Top of Dataset

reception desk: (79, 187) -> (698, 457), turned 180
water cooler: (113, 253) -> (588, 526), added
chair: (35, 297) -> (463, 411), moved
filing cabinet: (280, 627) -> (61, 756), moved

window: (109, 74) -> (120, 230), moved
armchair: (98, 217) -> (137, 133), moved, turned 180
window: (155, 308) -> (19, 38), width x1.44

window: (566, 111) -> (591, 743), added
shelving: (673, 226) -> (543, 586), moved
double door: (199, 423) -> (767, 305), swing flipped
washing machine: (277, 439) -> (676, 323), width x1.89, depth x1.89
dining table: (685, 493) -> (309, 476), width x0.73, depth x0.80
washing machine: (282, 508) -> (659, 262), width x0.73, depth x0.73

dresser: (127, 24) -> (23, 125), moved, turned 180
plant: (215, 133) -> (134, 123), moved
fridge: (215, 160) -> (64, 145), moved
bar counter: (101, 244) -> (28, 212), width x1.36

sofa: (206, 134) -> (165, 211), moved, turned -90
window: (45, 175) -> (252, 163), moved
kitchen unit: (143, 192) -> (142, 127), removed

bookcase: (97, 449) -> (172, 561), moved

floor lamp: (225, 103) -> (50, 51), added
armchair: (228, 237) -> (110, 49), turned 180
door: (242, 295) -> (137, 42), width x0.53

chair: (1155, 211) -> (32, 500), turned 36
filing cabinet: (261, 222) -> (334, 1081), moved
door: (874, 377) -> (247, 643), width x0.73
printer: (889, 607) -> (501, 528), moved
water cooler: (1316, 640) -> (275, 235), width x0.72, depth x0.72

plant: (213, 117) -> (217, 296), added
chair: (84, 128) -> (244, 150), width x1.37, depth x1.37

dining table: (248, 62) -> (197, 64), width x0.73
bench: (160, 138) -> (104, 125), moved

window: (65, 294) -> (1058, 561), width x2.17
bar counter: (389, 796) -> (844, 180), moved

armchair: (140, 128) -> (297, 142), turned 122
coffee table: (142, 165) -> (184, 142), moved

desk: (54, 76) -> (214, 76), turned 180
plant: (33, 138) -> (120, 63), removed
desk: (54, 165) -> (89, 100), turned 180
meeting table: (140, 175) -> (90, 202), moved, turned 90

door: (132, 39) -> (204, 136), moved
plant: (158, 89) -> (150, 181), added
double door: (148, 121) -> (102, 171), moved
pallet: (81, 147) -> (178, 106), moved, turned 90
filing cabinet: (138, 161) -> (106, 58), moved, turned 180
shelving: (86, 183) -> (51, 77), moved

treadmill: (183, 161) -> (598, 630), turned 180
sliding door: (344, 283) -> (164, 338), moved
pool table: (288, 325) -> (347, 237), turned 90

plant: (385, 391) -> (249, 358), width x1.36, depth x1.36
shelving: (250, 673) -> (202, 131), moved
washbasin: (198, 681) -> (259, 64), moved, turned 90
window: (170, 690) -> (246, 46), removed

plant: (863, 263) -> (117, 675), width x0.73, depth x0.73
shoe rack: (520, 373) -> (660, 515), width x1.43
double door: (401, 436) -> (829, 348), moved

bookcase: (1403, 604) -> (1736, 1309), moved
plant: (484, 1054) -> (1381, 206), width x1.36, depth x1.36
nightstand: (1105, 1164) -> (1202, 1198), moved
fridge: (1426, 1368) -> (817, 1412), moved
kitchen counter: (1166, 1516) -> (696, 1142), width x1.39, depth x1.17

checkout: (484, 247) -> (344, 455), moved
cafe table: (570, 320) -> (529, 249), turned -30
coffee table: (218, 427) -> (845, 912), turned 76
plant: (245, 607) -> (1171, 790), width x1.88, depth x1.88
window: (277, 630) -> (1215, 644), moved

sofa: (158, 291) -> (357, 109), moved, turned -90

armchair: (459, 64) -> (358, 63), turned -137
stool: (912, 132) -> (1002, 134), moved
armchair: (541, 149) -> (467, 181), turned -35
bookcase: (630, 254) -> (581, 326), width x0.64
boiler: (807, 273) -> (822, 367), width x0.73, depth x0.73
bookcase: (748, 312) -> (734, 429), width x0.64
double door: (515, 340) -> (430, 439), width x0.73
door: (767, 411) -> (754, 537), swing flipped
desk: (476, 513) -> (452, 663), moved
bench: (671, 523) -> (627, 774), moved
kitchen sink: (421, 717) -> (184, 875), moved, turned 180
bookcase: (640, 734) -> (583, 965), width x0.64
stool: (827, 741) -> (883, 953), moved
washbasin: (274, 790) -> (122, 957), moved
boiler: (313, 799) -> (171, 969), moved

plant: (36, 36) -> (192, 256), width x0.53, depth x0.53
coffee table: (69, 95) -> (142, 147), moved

Bottom of Dataset

*Your instructions:* Provide only the number of lines within the material that contain the string "stool".

*Output below:* 2